About this exercise:
Using the records below, write out again exactly the lines that begin at the line containing "before: arrosoir/rose" and end at the line containing "before: écrou/gris", and no other lines.

[Scene comparison data]
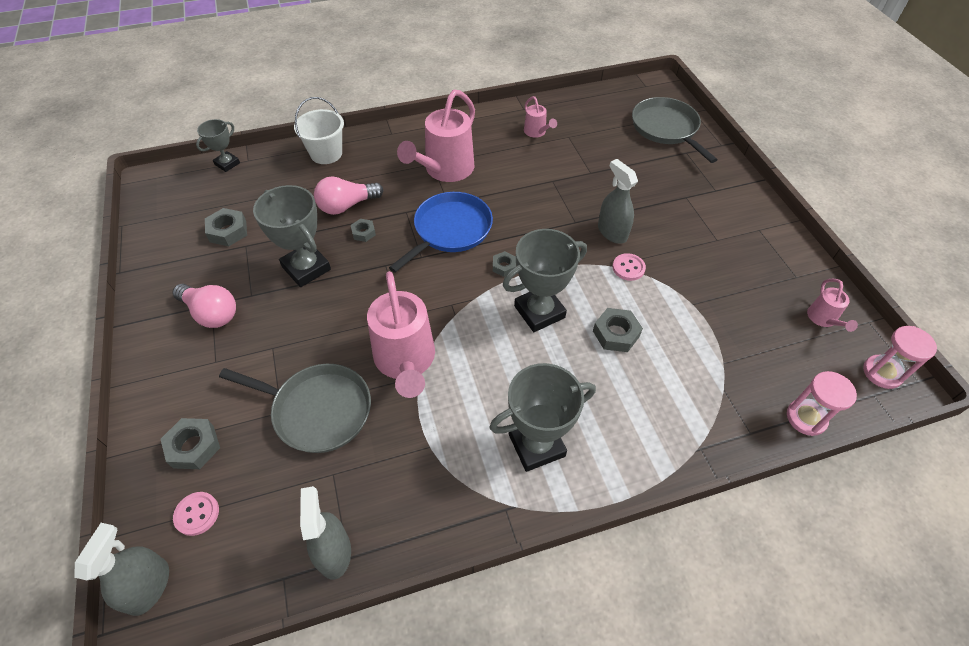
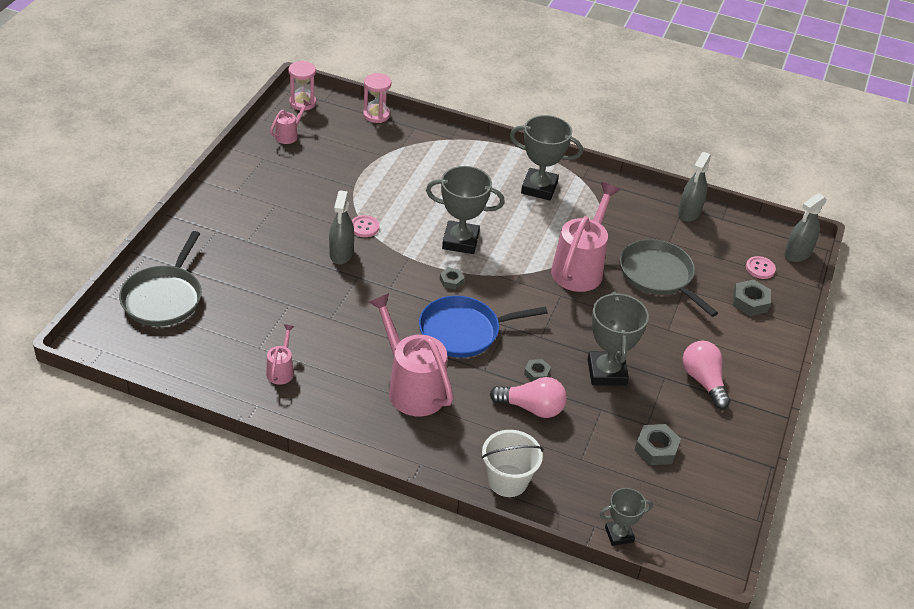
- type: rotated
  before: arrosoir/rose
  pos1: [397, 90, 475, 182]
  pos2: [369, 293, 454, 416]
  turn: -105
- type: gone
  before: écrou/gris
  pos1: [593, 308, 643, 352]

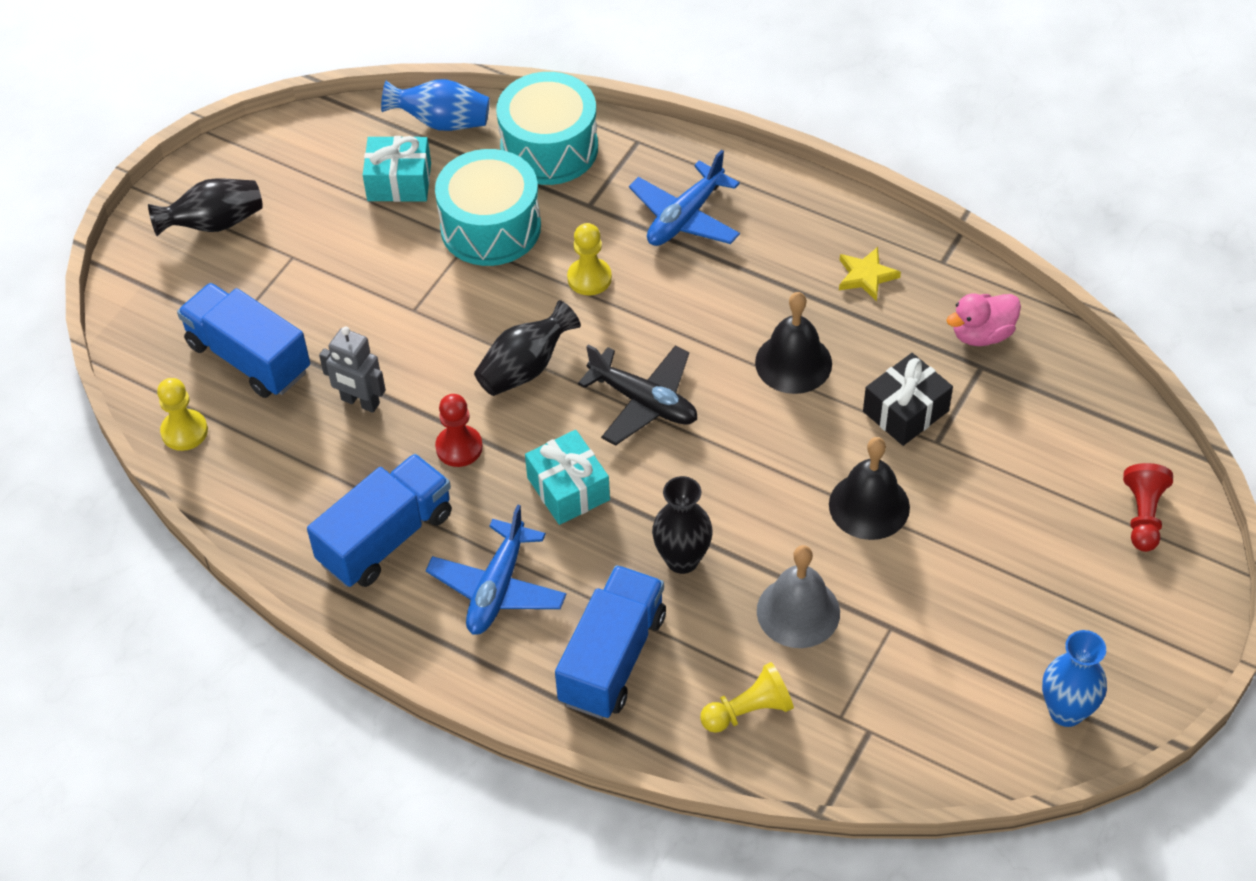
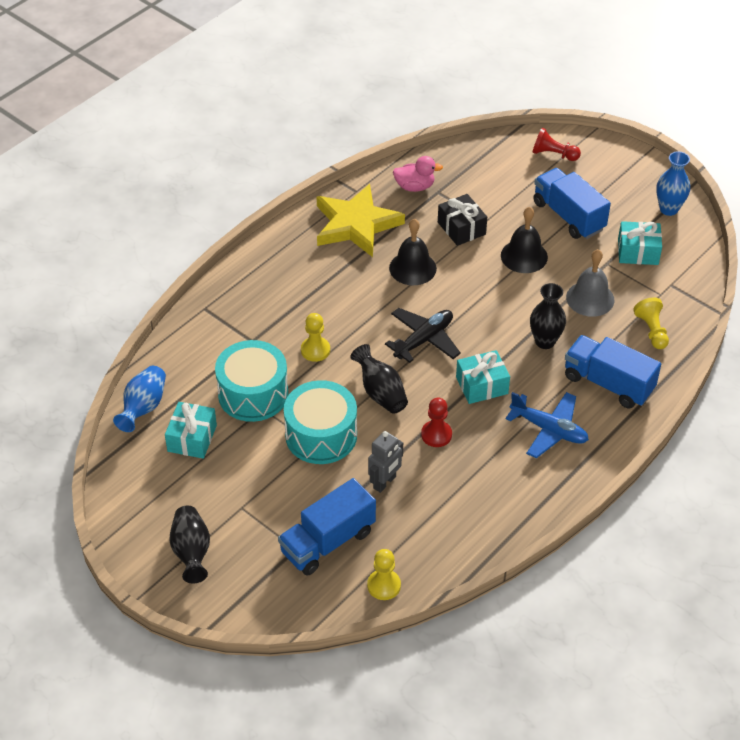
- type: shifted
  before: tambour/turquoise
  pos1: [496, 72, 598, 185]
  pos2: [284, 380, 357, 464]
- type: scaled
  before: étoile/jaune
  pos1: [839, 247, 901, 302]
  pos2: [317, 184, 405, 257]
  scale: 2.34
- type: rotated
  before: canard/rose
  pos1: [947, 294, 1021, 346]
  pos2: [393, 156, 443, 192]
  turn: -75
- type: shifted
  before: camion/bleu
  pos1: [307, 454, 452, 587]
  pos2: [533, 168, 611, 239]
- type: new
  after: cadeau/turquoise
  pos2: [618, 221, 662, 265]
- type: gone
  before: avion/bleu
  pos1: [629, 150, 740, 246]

...

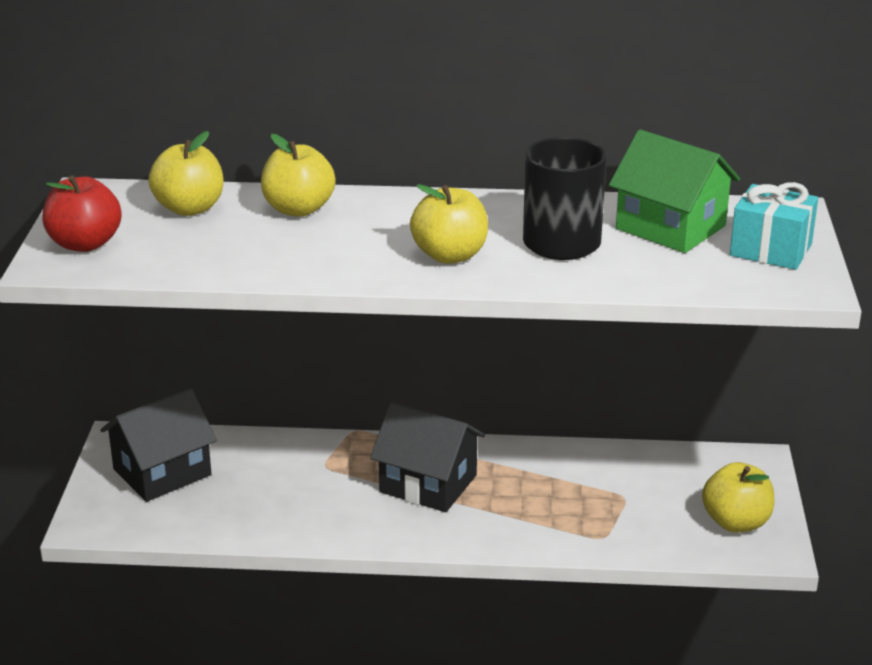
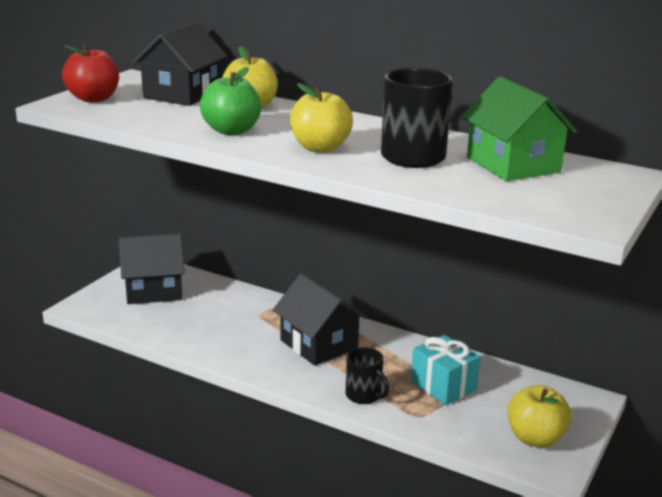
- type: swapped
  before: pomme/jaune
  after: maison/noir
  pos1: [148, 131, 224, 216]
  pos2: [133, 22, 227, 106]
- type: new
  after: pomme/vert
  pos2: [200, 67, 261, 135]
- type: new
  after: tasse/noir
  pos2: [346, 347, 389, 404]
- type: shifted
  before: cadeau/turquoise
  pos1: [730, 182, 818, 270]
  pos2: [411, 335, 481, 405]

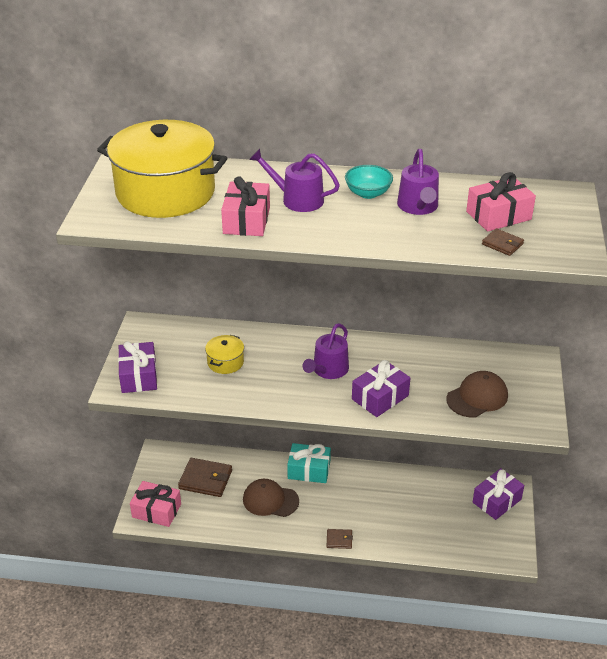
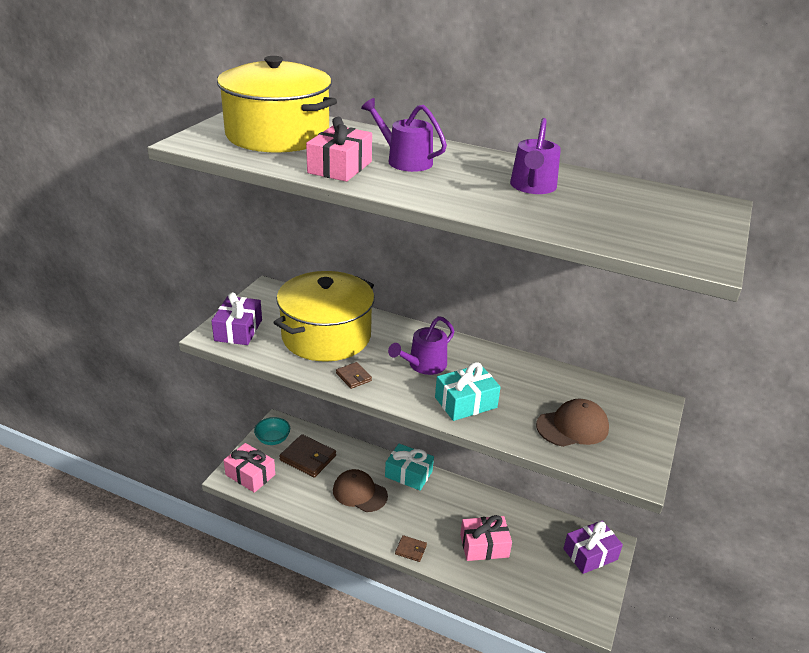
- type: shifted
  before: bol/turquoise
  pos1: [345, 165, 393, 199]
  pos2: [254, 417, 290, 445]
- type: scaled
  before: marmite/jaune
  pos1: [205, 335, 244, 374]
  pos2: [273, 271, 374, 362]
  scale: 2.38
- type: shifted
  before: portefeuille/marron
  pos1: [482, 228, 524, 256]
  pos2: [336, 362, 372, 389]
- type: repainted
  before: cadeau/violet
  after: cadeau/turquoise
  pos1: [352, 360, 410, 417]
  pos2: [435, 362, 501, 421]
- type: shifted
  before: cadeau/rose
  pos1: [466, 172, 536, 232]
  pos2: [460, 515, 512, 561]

Exercise solution:
  before: arrosoir/rose
  pos1: [397, 90, 475, 182]
  pos2: [369, 293, 454, 416]
  turn: -105
- type: gone
  before: écrou/gris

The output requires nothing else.